> _TASK PROMPT_
In the data that follows, every line containing the word "DIGITS" should be returned.
◆ ◆ ◆ ◆ ◆
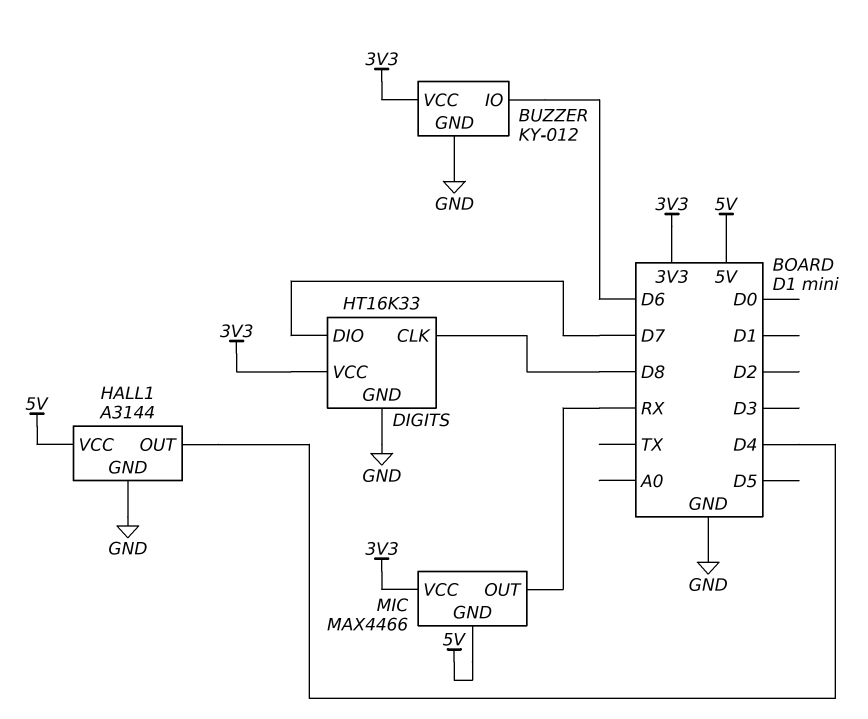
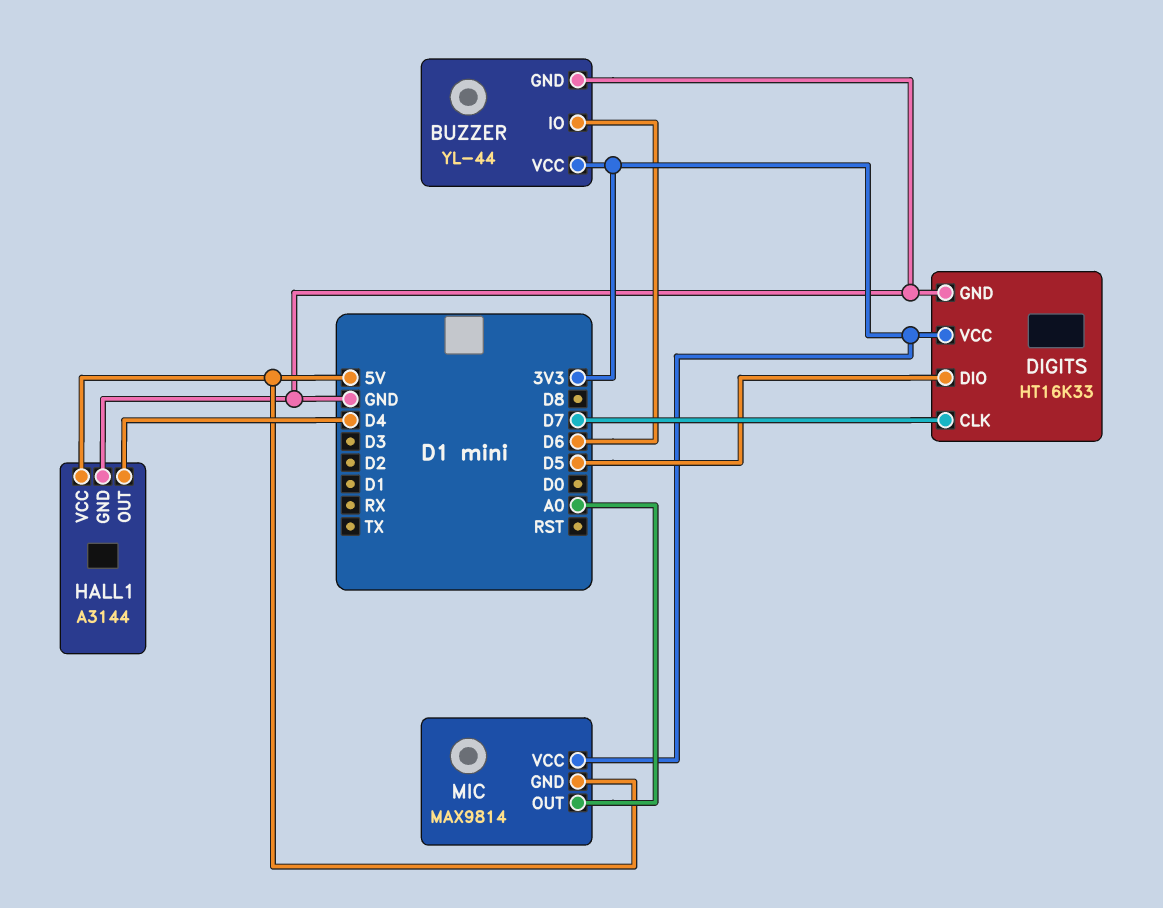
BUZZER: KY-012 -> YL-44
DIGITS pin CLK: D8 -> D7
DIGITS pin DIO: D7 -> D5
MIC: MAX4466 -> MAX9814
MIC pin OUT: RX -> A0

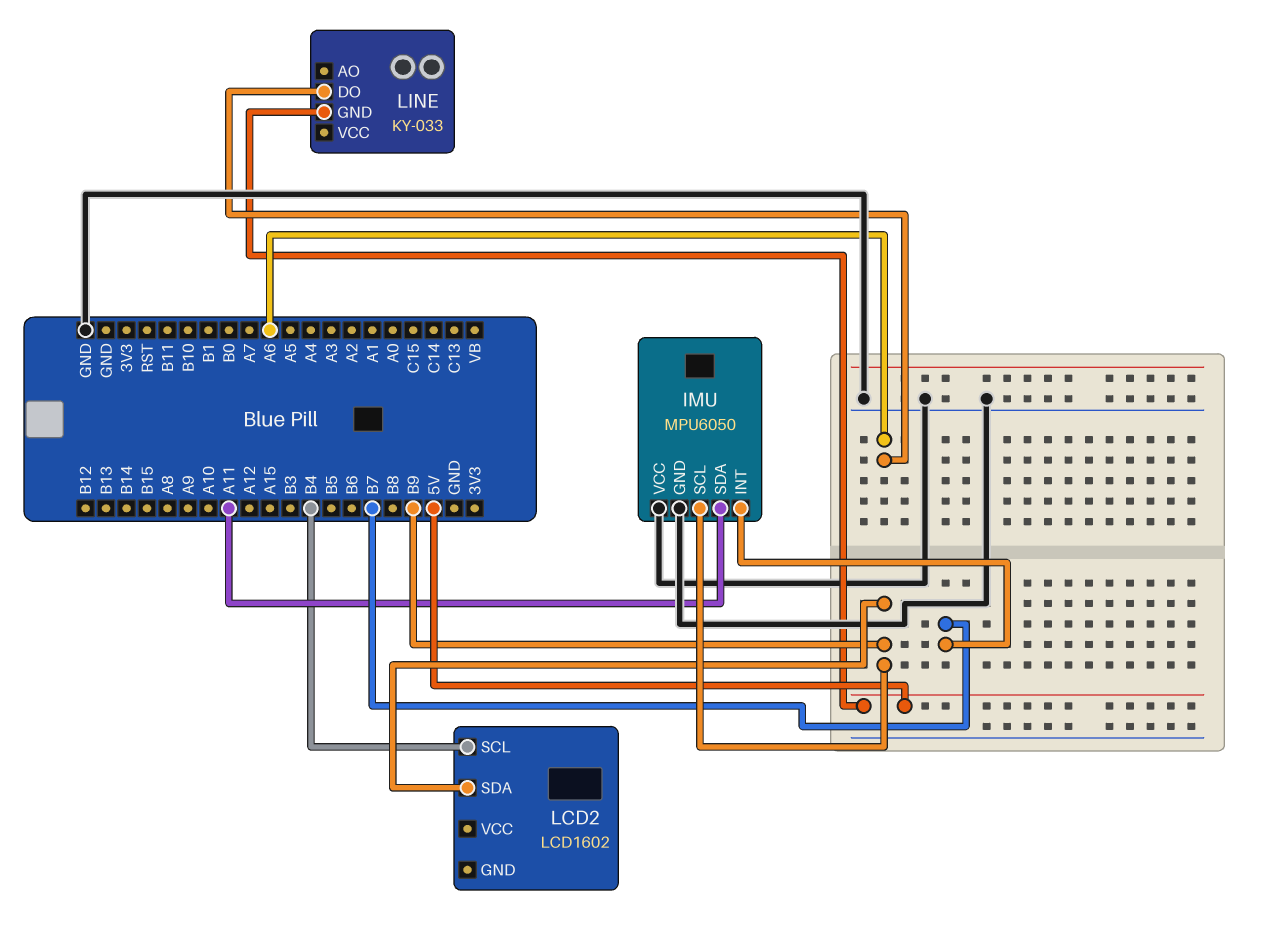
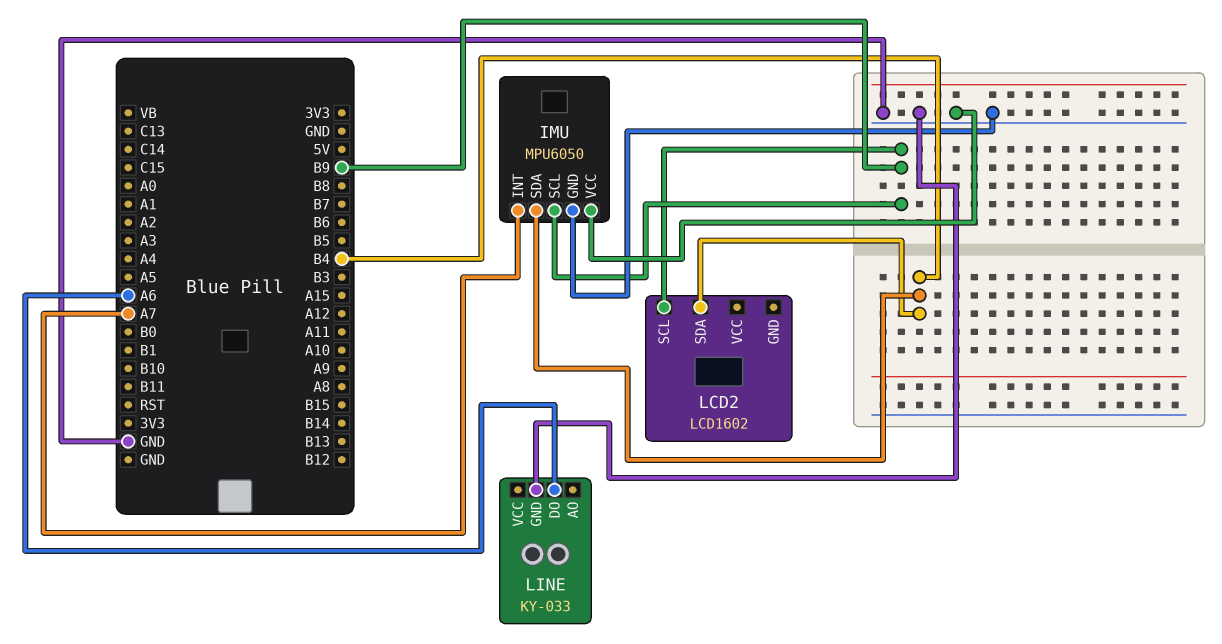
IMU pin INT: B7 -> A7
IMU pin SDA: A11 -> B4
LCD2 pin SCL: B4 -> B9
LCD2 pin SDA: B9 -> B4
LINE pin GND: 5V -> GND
◆ ◆ ◆ ◆ ◆
> _RESULT OF THIS TASK_
DIGITS pin CLK: D8 -> D7
DIGITS pin DIO: D7 -> D5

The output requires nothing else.